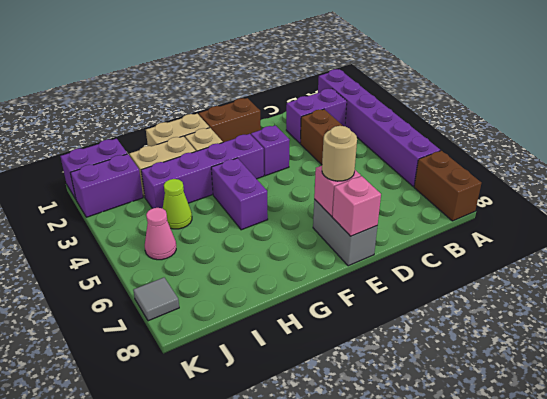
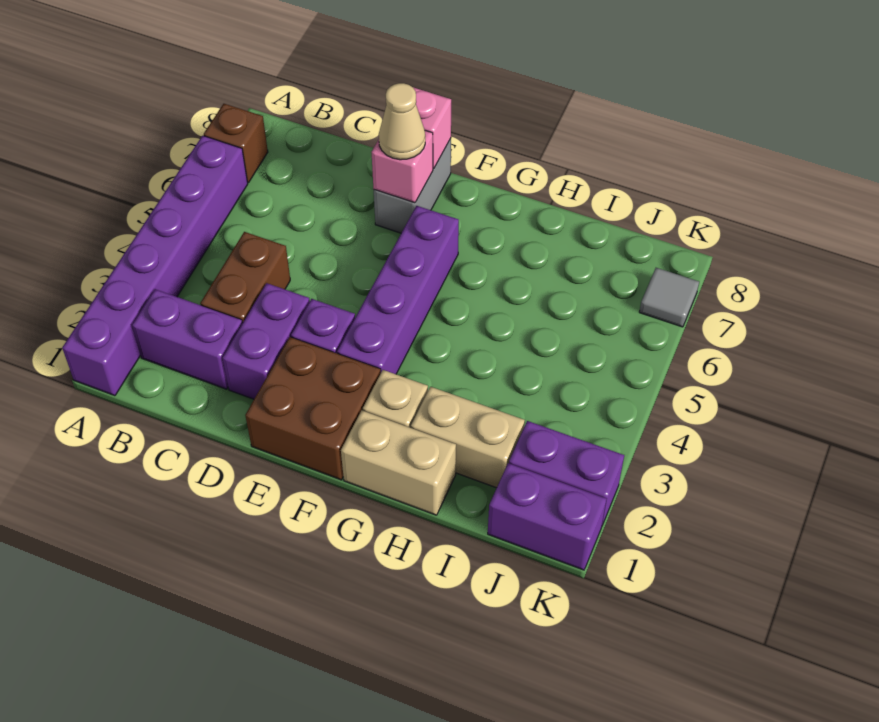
brown brick A7:A8 level 1 -> brown brick A7 level 1
brown brick E1:F1 level 1 -> brown brick E1:F2 level 1
tan round brick E7 level 3 -> tan cone E7 level 3
purple brick F3:I3 level 1 -> purple brick F3:F6 level 1
purple brick G4:G5 level 1 -> purple brick D2:D3 level 1
lime cone I4 level 1 -> none
pink cone J5 level 1 -> none

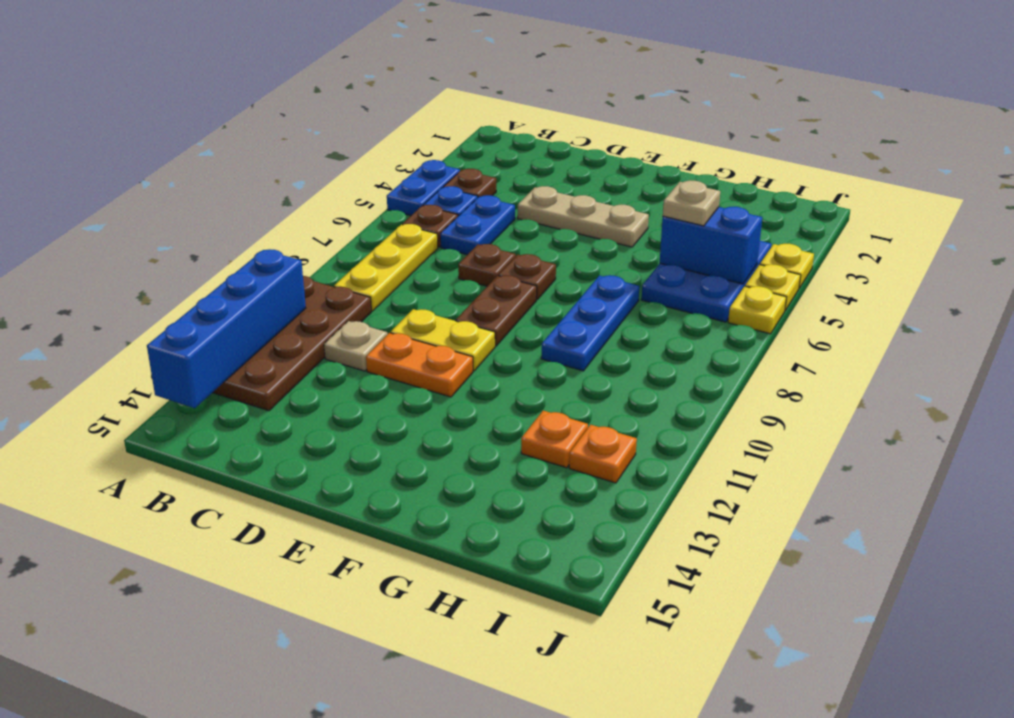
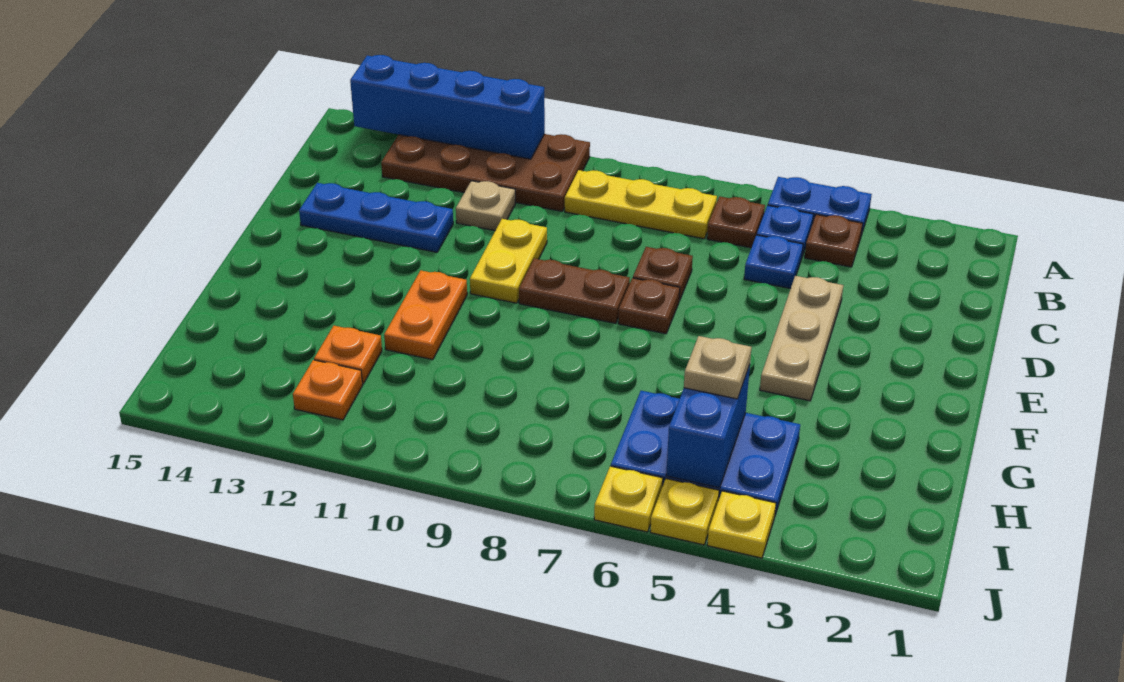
blue plate C5:C6 level 1 -> blue plate C5 level 1
orange plate D11:E11 level 1 -> orange plate F11:G11 level 1
blue plate G7:G9 level 1 -> blue plate D12:D14 level 1

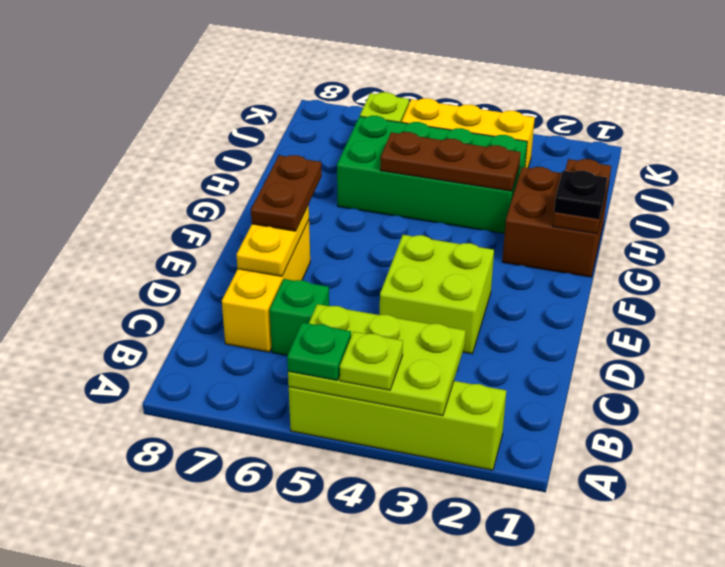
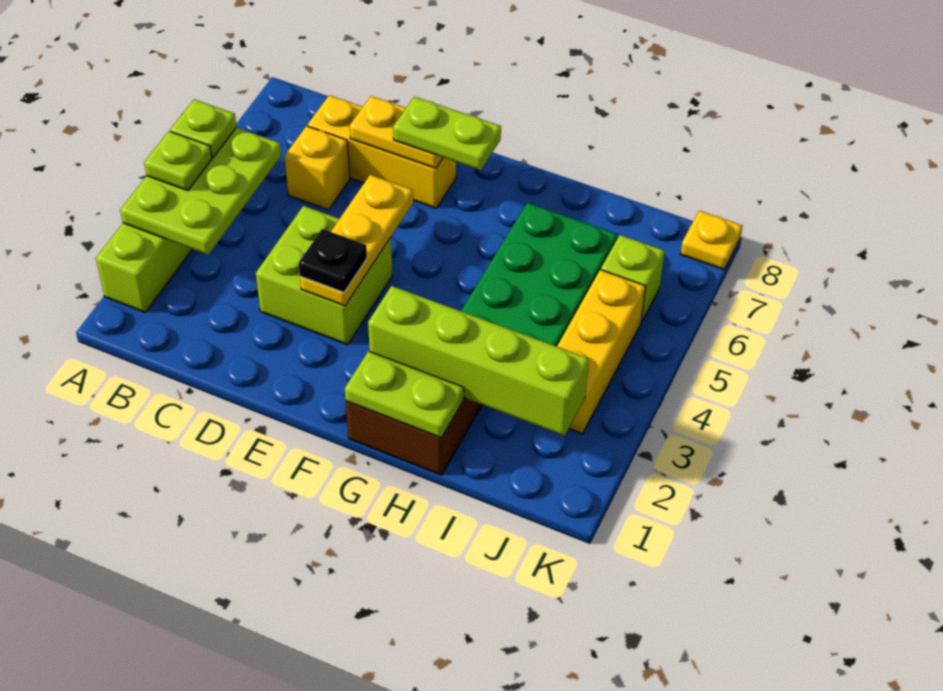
green plate A5 level 3 -> lime plate A5 level 3
green brick C6 level 1 -> yellow brick C6 level 1
none -> yellow plate E3:E5 level 2
brown plate E7:F7 level 3 -> lime plate E7:F7 level 3
brown plate G1:H1 level 2 -> lime plate G1:H1 level 2
black plate G1 level 3 -> black plate E3 level 3
none -> lime brick G2:J2 level 2
brown plate H3:H5 level 2 -> none
none -> yellow plate K8 level 1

What the task asks: Could you set down every entry above exactly as it stands, with no images?

Problem solution:
brown brick A7:A8 level 1 -> brown brick A7 level 1
brown brick E1:F1 level 1 -> brown brick E1:F2 level 1
tan round brick E7 level 3 -> tan cone E7 level 3
purple brick F3:I3 level 1 -> purple brick F3:F6 level 1
purple brick G4:G5 level 1 -> purple brick D2:D3 level 1
lime cone I4 level 1 -> none
pink cone J5 level 1 -> none

blue plate C5:C6 level 1 -> blue plate C5 level 1
orange plate D11:E11 level 1 -> orange plate F11:G11 level 1
blue plate G7:G9 level 1 -> blue plate D12:D14 level 1

green plate A5 level 3 -> lime plate A5 level 3
green brick C6 level 1 -> yellow brick C6 level 1
none -> yellow plate E3:E5 level 2
brown plate E7:F7 level 3 -> lime plate E7:F7 level 3
brown plate G1:H1 level 2 -> lime plate G1:H1 level 2
black plate G1 level 3 -> black plate E3 level 3
none -> lime brick G2:J2 level 2
brown plate H3:H5 level 2 -> none
none -> yellow plate K8 level 1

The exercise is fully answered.